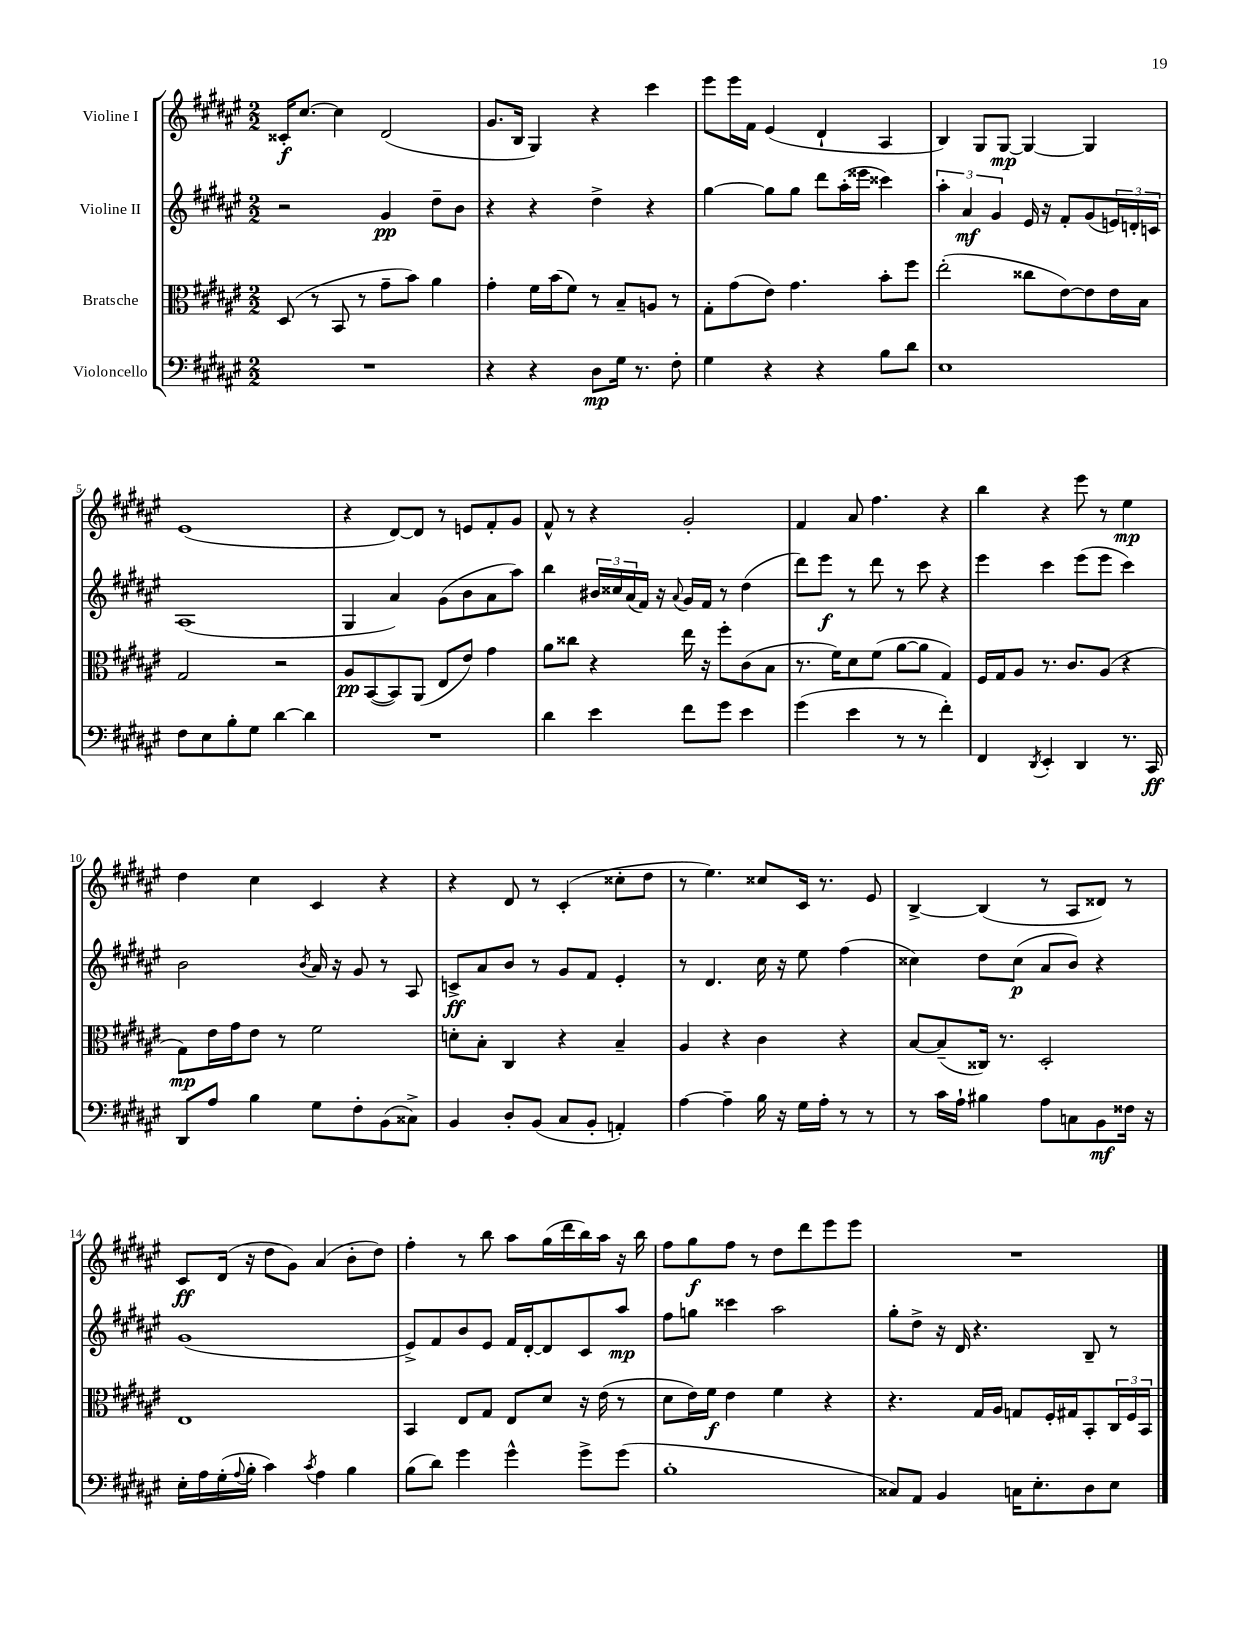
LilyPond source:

<<
\new StaffGroup <<
\new Staff = "s0" \with { instrumentName = "Violine I" } {
    \clef treble \key fis \major \numericTimeSignature \time 2/2
    cisis'16-.\f cis''8.~ cis''4 dis'2( |
    gis'8. b16 gis4) r4 cis'''4 |
    eis'''8 eis'''16 fis'16 eis'4( dis'4-! ais4 |
    b4) gis8 gis8~\mp gis4~ gis4 |
    eis'1( |
    r4 dis'8~) dis'8 r8 e'8 fis'8-. gis'8 |
    fis'8-^ r8 r4 gis'2-. |
    fis'4 ais'8 fis''4. r4 |
    b''4 r4 eis'''8 r8 eis''4\mp |
    dis''4 cis''4 cis'4 r4 |
    r4 dis'8 r8 cis'4-.( cisis''8-. dis''8 |
    r8 eis''4.) cisis''8 cis'16 r8. eis'8 |
    b4~-> b4( r8 ais8 disis'8) r8 |
    cis'8\ff dis'16( r16 dis''8 gis'8) ais'4( b'8-. dis''8) |
    fis''4-. r8 b''8 ais''8 gis''16( dis'''16 b''16) ais''16 r16 b''16 |
    fis''8 gis''8\f fis''8 r8 dis''8 dis'''8 eis'''8 eis'''8 |
    R1 \bar "|." |
}
\new Staff = "s1" \with { instrumentName = "Violine II" } {
    \clef treble \key fis \major \numericTimeSignature \time 2/2
    r2 gis'4\pp dis''8-- b'8 |
    r4 r4 dis''4-> r4 |
    gis''4~ gis''8 gis''8 dis'''8 ais''16-.( eisis'''16 cisis'''4) |
    \tuplet 3/2 { ais''4-. ais'4\mf gis'4 } eis'16 r16 fis'8-. gis'8( \tuplet 3/2 { e'16) d'16-. c'16 } |
    ais1( |
    gis4 ais'4) gis'8( b'8 ais'8 ais''8) |
    b''4 \tuplet 3/2 { bis'16 cisis''16 ais'16( } fis'16) r16 \appoggiatura { ais'8 } gis'16 fis'16 r8 dis''4( |
    dis'''8) eis'''8\f r8 dis'''8 r8 cis'''8 r4 |
    eis'''4 cis'''4 eis'''8( eis'''8 cis'''4) |
    b'2 \acciaccatura { b'8 } ais'16 r16 gis'8 r8 ais8 |
    c'8->\ff ais'8 b'8 r8 gis'8 fis'8 eis'4-. |
    r8 dis'4. cis''16 r16 eis''8 fis''4( |
    cisis''4) dis''8 cisis''8\p( ais'8 b'8) r4 |
    gis'1( |
    eis'8->) fis'8 b'8 eis'8 fis'16 dis'16~-. dis'8 cis'8 ais''8\mp |
    fis''8 g''8 cisis'''4 ais''2 |
    gis''8-. dis''8-> r16 dis'16 r4. b8-- r8 \bar "|." |
}
\new Staff = "s2" \with { instrumentName = "Bratsche" } {
    \clef alto \key fis \major \numericTimeSignature \time 2/2
    dis8( r8 b,8 r8 gis'8-- b'8) ais'4 |
    gis'4-. fis'16 b'16( fis'8) r8 b8-- a8 r8 |
    gis8-. gis'8( eis'8) gis'4. b'8-. fis''8 |
    eis''2-.( cisis''8 eis'8~) eis'8 eis'16 b16 |
    gis2 r2 |
    ais8\pp b,8~( b,8) ais,8( eis8 eis'8) gis'4 |
    ais'8 cisis''8 r4 eis''16 r16 fis''8-. cis'8( b8 |
    r8. fis'16) dis'8 fis'8( ais'8~ ais'8 gis4) |
    fis16 gis16 ais8 r8. cis'8. ais8( r4 |
    gis8\mp) eis'16 gis'16 eis'8 r8 fis'2 |
    d'8-. b8-. cis4 r4 b4-- |
    ais4 r4 cis'4 r4 |
    b8~ b8--( cisis16) r8. dis2-. |
    eis1 |
    b,4 eis8 gis8 eis8 dis'8 r16 eis'16( r8 |
    dis'8 eis'16) fis'16\f eis'4 fis'4 r4 |
    r4. gis16 ais16 g8 fis16-. gis16 b,8-. \tuplet 3/2 { cis16 fis16 b,16 } \bar "|." |
}
\new Staff = "s3" \with { instrumentName = "Violoncello" } {
    \clef bass \key fis \major \numericTimeSignature \time 2/2
    R1 |
    r4 r4 dis8\mp gis16 r8. fis8-. |
    gis4 r4 r4 b8 dis'8 |
    eis1 |
    fis8 eis8 b8-. gis8 dis'4~ dis'4 |
    R1 |
    dis'4 eis'4 fis'8 gis'8 eis'4 |
    gis'4( eis'4 r8 r8 fis'4-.) |
    fis,4 \acciaccatura { dis,8 } eis,4-. dis,4 r8. cis,16\ff |
    dis,8 ais8 b4 gis8 fis8-. b,8( cisis8->) |
    b,4 dis8-. b,8( cis8 b,8-. a,4-.) |
    ais4~ ais4-- b16 r16 gis16 ais16-. r8 r8 |
    r8 cis'16 ais16-! bis4 ais8 c8 b,8\mf fisis16 r16 |
    eis16-. ais16 gis16-.( \appoggiatura { ais8 } b16-. cis'4) \acciaccatura { cis'8 } ais4 b4 |
    b8( dis'8) gis'4 gis'4-^ gis'8-> gis'8( |
    b1-. |
    cisis8) ais,8 b,4 c16 eis8.-. dis8 eis8 \bar "|." |
}
>>
>>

********************

Locate every line above that contains the word "Violine" with the same capitalization, and copy each of those lines.

_Exercise output_
\new Staff = "s0" \with { instrumentName = "Violine I" } {
\new Staff = "s1" \with { instrumentName = "Violine II" } {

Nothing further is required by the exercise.